• AIM: Convert the rows into a numbered list, starting at the first row and ending at the line that contains "pink line: moved 4 px down". Include both of those lines, and leave out any blank lines.
--- begin EXERCISE INPUT ---
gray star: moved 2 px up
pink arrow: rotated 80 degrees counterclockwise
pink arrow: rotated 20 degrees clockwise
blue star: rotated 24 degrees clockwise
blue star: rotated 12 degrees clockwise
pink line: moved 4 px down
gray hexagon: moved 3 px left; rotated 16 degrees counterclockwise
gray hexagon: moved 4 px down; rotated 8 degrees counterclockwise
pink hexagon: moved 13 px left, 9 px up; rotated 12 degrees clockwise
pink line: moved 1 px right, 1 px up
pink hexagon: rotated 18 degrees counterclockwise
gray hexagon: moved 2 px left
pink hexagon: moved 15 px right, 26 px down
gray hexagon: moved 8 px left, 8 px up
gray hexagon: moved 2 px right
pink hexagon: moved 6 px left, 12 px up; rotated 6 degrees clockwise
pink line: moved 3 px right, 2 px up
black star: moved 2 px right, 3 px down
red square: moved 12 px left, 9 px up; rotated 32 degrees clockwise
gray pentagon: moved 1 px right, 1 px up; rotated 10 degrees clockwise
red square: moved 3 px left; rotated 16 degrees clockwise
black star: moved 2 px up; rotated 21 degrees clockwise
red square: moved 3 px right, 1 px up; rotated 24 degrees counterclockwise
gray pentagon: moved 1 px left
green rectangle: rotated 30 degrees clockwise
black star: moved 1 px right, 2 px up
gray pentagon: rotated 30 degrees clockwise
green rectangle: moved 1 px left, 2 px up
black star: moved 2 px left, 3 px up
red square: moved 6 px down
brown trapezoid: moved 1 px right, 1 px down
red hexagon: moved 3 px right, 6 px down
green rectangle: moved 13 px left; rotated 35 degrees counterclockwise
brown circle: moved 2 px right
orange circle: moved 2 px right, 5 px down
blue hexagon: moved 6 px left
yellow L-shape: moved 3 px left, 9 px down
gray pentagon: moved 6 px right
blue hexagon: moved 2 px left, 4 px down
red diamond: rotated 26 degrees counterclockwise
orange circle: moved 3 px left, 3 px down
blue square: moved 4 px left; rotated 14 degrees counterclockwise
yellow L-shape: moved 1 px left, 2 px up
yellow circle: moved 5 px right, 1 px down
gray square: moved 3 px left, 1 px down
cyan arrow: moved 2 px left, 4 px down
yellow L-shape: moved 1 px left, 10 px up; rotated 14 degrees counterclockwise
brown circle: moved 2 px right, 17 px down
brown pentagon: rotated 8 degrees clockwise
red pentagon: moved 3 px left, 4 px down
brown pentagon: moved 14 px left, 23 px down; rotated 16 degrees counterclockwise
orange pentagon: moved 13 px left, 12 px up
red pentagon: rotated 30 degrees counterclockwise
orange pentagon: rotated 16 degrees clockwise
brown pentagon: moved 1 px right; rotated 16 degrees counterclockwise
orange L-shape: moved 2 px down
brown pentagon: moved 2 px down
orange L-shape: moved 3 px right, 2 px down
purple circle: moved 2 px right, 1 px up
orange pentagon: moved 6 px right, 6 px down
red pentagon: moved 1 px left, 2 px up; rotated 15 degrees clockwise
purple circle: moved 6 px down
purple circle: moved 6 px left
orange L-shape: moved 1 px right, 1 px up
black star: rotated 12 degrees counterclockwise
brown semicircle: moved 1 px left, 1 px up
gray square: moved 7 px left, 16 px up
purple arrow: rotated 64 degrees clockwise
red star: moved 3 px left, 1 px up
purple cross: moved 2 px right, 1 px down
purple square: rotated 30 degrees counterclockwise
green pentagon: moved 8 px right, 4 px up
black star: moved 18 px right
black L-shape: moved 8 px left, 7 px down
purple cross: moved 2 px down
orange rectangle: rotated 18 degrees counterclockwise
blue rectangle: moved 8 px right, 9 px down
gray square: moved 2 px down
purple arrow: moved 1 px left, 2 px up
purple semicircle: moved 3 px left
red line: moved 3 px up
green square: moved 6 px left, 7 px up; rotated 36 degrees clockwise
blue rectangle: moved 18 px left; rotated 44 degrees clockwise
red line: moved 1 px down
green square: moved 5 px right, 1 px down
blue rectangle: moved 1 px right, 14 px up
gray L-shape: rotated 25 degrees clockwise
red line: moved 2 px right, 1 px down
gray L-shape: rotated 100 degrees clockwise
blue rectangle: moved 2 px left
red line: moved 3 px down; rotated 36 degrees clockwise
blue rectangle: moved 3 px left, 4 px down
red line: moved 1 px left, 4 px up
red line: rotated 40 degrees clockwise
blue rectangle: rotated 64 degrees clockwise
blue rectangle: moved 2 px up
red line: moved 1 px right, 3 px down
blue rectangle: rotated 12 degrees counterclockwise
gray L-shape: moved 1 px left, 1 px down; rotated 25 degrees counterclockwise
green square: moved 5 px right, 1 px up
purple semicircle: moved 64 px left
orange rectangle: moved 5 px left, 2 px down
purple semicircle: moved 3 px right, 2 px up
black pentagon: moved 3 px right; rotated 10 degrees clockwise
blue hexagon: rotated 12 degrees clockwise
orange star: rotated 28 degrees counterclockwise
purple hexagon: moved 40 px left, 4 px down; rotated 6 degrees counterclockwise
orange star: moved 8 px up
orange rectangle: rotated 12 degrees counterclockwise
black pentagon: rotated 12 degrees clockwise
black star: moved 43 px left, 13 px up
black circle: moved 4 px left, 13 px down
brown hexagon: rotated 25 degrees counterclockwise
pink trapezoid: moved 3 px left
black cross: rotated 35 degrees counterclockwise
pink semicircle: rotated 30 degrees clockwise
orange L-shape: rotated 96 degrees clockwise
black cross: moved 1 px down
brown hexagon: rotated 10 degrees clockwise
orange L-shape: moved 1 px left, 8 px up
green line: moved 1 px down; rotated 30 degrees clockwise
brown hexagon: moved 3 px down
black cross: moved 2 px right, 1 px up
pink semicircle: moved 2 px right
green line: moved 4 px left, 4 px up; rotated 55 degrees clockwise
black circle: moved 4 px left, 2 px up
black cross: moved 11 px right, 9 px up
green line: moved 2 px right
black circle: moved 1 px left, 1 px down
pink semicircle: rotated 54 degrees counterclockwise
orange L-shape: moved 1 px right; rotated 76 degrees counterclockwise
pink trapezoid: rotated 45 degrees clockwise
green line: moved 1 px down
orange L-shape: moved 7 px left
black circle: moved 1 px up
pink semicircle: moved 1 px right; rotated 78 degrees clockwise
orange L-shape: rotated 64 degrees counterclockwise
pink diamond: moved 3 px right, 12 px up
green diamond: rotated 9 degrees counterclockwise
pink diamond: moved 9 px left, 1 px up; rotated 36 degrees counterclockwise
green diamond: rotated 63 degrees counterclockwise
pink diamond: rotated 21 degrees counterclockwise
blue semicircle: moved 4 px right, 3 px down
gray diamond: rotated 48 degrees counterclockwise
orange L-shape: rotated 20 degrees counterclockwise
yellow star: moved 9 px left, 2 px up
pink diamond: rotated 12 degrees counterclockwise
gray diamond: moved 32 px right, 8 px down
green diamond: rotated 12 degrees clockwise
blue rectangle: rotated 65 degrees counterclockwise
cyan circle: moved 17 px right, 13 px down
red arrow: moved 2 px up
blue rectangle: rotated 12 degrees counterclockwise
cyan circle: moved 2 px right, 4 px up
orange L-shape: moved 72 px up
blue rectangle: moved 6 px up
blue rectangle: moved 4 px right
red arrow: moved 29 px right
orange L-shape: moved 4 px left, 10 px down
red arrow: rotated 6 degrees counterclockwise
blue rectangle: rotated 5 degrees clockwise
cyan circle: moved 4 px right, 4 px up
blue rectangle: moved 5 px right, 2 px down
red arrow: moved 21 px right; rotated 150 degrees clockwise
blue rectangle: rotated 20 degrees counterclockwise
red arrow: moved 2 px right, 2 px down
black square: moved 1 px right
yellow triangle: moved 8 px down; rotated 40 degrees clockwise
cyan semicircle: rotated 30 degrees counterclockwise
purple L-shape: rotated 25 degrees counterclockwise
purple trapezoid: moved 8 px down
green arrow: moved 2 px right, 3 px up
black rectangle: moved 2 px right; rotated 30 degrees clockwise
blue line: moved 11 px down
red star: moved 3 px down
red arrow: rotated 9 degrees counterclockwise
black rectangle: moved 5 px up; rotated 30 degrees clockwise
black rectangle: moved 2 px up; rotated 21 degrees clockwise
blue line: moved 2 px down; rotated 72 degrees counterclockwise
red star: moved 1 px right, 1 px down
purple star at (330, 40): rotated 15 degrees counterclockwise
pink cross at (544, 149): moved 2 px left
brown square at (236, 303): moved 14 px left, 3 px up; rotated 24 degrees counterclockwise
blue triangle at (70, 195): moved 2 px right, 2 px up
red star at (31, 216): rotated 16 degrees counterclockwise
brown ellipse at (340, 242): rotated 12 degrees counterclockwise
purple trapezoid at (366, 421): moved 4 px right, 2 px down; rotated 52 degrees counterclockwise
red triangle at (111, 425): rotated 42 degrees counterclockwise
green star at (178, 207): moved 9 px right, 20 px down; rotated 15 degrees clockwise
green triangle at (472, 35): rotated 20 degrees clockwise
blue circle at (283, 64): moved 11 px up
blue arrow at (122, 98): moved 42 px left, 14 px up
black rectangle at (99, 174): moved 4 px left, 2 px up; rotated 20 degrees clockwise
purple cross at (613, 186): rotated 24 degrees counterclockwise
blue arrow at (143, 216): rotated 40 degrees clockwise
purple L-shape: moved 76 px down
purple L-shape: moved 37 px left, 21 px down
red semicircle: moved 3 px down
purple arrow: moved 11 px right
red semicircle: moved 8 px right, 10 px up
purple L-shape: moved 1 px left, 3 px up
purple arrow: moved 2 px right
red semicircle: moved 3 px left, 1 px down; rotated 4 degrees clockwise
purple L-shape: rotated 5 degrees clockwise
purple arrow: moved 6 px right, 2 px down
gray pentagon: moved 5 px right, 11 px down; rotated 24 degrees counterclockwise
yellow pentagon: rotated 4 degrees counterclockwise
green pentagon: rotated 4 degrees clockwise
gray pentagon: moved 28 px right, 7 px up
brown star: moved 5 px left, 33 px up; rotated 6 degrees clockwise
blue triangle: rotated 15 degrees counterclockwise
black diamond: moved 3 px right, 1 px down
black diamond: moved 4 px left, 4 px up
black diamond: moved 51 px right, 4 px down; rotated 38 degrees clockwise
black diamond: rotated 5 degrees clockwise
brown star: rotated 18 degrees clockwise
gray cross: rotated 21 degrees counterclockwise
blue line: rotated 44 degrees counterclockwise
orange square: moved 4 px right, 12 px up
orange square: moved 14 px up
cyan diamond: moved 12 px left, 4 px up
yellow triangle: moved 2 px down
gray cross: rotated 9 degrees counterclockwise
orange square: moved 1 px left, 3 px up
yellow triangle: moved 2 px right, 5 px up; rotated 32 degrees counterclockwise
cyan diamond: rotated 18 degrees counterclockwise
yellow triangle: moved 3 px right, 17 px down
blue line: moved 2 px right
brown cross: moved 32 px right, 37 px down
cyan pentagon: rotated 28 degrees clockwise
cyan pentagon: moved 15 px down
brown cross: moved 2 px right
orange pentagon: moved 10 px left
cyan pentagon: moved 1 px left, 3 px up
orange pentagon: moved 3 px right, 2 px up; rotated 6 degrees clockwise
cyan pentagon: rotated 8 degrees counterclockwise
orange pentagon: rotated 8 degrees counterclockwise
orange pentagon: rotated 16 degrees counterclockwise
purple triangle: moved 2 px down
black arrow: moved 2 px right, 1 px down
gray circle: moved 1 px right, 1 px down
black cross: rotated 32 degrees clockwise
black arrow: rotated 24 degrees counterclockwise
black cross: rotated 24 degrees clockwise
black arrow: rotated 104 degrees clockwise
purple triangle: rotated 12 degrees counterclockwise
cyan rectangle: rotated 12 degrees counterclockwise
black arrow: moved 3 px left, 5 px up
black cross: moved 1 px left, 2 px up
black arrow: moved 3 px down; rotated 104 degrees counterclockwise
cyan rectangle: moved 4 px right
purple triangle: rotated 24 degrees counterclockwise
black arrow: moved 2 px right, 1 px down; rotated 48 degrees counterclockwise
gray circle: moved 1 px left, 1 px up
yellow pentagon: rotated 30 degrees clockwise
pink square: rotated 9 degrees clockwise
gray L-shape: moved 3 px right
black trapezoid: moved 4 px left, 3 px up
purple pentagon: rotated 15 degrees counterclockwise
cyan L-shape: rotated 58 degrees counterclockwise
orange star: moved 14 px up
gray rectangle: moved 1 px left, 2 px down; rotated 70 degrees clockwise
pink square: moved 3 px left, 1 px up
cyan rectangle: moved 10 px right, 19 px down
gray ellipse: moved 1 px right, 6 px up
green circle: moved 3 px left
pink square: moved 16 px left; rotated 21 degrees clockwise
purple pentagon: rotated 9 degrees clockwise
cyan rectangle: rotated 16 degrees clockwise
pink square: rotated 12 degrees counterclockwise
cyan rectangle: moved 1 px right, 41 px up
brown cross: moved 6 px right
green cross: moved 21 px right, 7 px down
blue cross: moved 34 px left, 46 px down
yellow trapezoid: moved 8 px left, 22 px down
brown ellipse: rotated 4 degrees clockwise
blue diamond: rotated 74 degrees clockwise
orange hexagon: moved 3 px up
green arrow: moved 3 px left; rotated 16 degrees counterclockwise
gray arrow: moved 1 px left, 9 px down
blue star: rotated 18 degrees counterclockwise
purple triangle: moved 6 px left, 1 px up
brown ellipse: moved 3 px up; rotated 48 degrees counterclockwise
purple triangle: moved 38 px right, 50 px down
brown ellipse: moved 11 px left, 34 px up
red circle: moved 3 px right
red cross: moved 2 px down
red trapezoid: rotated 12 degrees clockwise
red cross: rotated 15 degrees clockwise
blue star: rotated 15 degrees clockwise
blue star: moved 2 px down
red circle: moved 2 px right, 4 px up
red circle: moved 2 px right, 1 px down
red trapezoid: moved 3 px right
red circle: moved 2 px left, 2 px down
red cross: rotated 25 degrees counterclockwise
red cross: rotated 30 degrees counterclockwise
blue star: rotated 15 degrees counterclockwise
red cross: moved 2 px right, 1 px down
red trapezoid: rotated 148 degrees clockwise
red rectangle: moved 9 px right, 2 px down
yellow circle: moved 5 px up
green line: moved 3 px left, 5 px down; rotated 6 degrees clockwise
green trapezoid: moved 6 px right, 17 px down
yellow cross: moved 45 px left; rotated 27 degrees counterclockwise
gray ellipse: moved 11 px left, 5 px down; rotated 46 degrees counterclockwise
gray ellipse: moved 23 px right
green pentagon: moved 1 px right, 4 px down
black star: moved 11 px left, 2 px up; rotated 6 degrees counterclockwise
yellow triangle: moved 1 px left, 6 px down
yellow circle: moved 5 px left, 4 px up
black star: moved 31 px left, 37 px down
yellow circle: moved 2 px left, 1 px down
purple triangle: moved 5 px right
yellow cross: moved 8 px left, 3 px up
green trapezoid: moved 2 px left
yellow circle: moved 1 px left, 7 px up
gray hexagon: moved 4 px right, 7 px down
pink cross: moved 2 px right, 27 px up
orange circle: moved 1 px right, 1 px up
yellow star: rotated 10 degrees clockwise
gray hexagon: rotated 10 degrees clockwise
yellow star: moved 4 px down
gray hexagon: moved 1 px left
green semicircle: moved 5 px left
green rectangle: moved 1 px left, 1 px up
--- end EXERCISE INPUT ---
• REPLY:
1. gray star: moved 2 px up
2. pink arrow: rotated 80 degrees counterclockwise
3. pink arrow: rotated 20 degrees clockwise
4. blue star: rotated 24 degrees clockwise
5. blue star: rotated 12 degrees clockwise
6. pink line: moved 4 px down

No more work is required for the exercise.